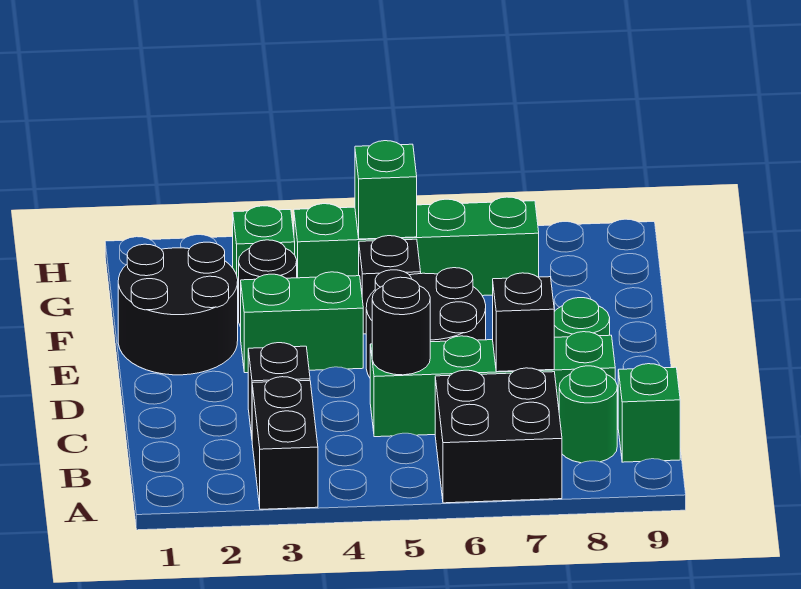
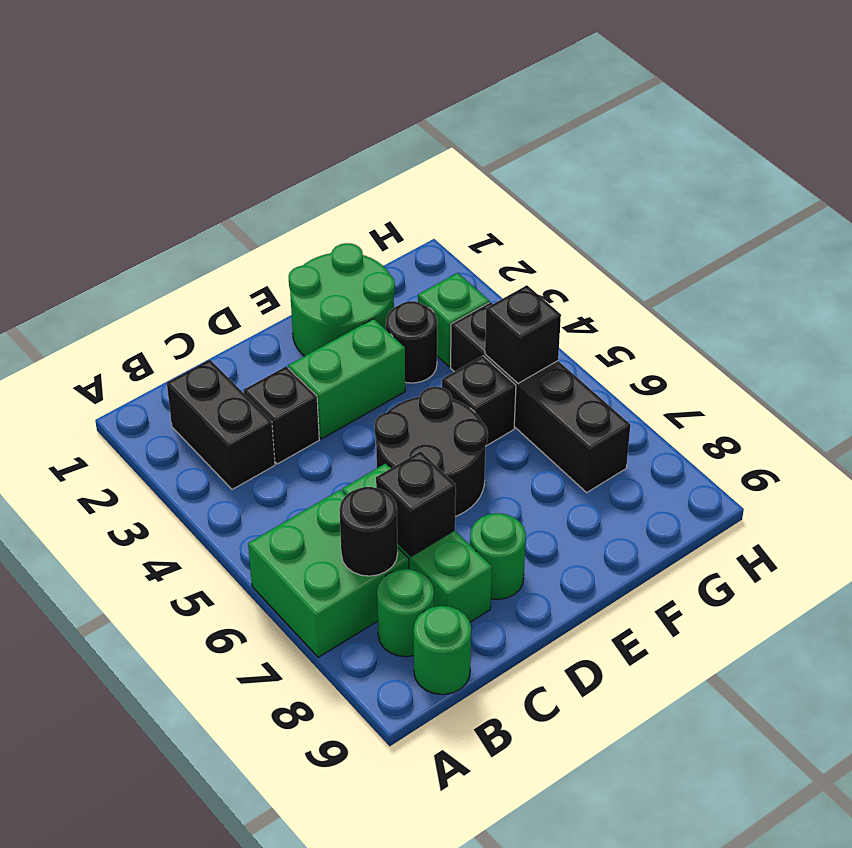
black 1x2 brick [252,377,318,509] -> black 1x2 brick turned to [167,360,275,489]
black 2x2 brick [435,368,562,503] -> green 2x2 brick [248,490,409,657]
green 1x1 brick [618,364,680,462] -> green 1x1 round brick [414,606,471,695]
green 1x4 brick [370,332,615,437] -> green 1x3 brick [342,463,492,622]
black 1x1 round brick [372,277,430,375] -> black 1x1 round brick moved to [339,487,398,576]
black 2x2 round brick [118,242,238,375] -> green 2x2 round brick [288,243,395,356]
green 1x2 brick [241,272,363,373] -> green 1x2 brick turned to [288,319,405,439]
green 1x4 brick [294,197,539,296] -> black 1x4 brick [451,302,630,492]
green 1x1 brick [355,141,417,239] -> black 1x1 brick [485,285,561,383]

• • • • • • •

**Directions:**
Among the entries above, the line containing "green 1x1 brick [618,364,680,462]", the line containing "black 1x1 round brick [372,277,430,375]", and all lines between them are to be restated word for word; nothing else belongs in the reply.

**Output for this task:**
green 1x1 brick [618,364,680,462] -> green 1x1 round brick [414,606,471,695]
green 1x4 brick [370,332,615,437] -> green 1x3 brick [342,463,492,622]
black 1x1 round brick [372,277,430,375] -> black 1x1 round brick moved to [339,487,398,576]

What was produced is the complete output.